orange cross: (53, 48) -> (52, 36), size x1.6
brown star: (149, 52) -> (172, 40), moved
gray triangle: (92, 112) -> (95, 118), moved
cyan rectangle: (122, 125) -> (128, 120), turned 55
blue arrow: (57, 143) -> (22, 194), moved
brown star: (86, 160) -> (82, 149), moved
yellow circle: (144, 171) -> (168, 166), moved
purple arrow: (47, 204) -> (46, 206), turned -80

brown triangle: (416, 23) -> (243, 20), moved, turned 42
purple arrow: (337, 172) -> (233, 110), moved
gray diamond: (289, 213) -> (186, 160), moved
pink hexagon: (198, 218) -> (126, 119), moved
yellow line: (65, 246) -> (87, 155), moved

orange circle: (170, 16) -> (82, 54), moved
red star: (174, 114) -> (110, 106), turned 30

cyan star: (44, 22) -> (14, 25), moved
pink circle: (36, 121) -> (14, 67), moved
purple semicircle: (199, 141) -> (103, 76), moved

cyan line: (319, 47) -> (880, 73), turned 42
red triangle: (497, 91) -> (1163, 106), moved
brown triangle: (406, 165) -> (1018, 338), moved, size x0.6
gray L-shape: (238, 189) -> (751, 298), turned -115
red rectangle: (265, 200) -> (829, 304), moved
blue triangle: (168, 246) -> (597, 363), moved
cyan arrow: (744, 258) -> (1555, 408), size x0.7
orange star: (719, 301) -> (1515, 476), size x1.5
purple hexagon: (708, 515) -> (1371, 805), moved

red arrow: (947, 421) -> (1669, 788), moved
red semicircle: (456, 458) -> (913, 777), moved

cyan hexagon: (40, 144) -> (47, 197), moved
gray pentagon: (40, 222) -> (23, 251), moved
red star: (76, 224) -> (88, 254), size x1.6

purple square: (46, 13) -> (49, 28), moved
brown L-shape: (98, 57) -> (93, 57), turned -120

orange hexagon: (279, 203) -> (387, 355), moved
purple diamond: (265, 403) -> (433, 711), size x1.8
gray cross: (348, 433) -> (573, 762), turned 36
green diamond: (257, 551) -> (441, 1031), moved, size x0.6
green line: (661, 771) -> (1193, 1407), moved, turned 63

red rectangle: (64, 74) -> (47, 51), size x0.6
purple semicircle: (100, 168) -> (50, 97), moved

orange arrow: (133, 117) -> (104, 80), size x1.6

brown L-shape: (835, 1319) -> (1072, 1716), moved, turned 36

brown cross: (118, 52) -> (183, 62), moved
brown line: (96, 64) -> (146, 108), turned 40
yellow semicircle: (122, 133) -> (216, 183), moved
-- -- --
Work required:
What are the lines from the one with "red semicircle: (456, 458)" through the end of the records above? Set them down exactly, both ends included, and nothing else.

Answer:
red semicircle: (456, 458) -> (913, 777), moved

cyan hexagon: (40, 144) -> (47, 197), moved
gray pentagon: (40, 222) -> (23, 251), moved
red star: (76, 224) -> (88, 254), size x1.6

purple square: (46, 13) -> (49, 28), moved
brown L-shape: (98, 57) -> (93, 57), turned -120

orange hexagon: (279, 203) -> (387, 355), moved
purple diamond: (265, 403) -> (433, 711), size x1.8
gray cross: (348, 433) -> (573, 762), turned 36
green diamond: (257, 551) -> (441, 1031), moved, size x0.6
green line: (661, 771) -> (1193, 1407), moved, turned 63

red rectangle: (64, 74) -> (47, 51), size x0.6
purple semicircle: (100, 168) -> (50, 97), moved

orange arrow: (133, 117) -> (104, 80), size x1.6

brown L-shape: (835, 1319) -> (1072, 1716), moved, turned 36

brown cross: (118, 52) -> (183, 62), moved
brown line: (96, 64) -> (146, 108), turned 40
yellow semicircle: (122, 133) -> (216, 183), moved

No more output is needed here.